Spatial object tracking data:
------------
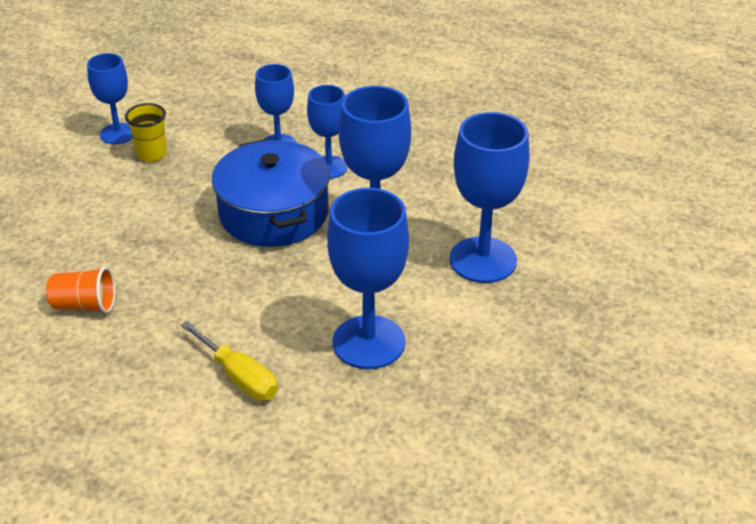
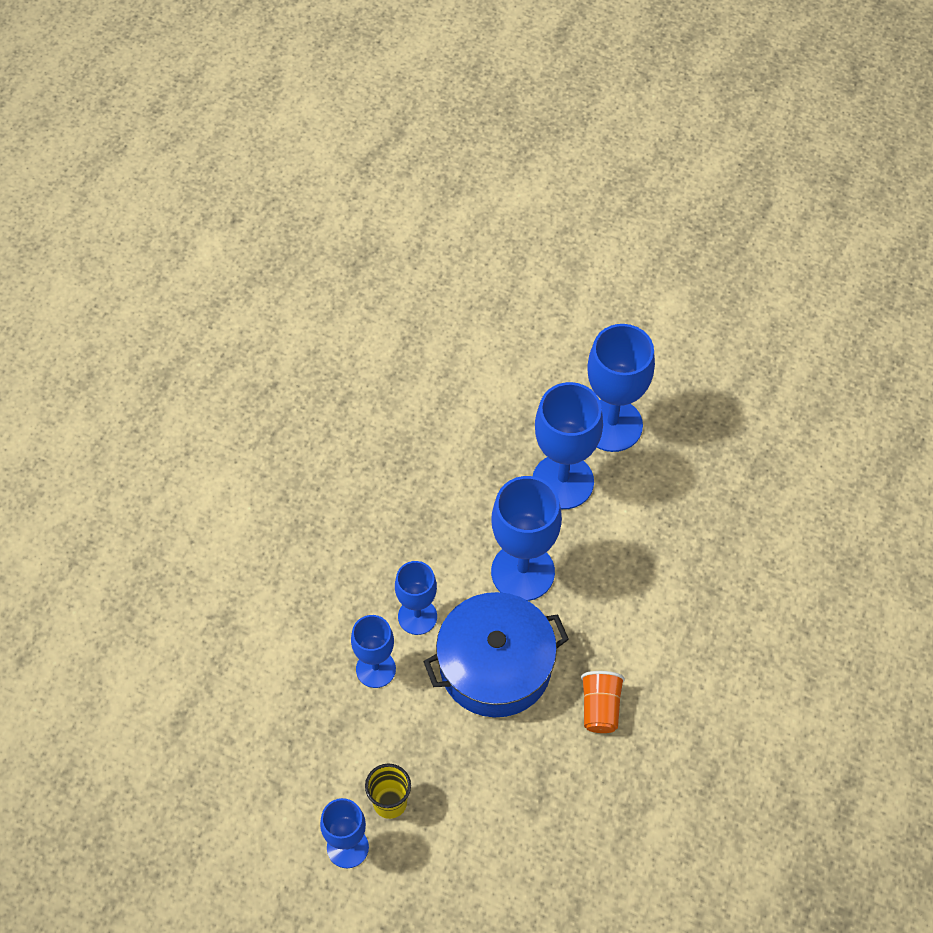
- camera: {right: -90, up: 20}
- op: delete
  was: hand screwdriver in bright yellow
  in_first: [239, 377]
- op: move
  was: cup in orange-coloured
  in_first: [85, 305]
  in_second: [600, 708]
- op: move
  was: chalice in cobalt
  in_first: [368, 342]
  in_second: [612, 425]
------------
[TRY IT]: Your copy of the entries should be exact and free of pictures.

[WRITTEN SOLUTION]:
- camera: {right: -90, up: 20}
- op: delete
  was: hand screwdriver in bright yellow
  in_first: [239, 377]
- op: move
  was: cup in orange-coloured
  in_first: [85, 305]
  in_second: [600, 708]
- op: move
  was: chalice in cobalt
  in_first: [368, 342]
  in_second: [612, 425]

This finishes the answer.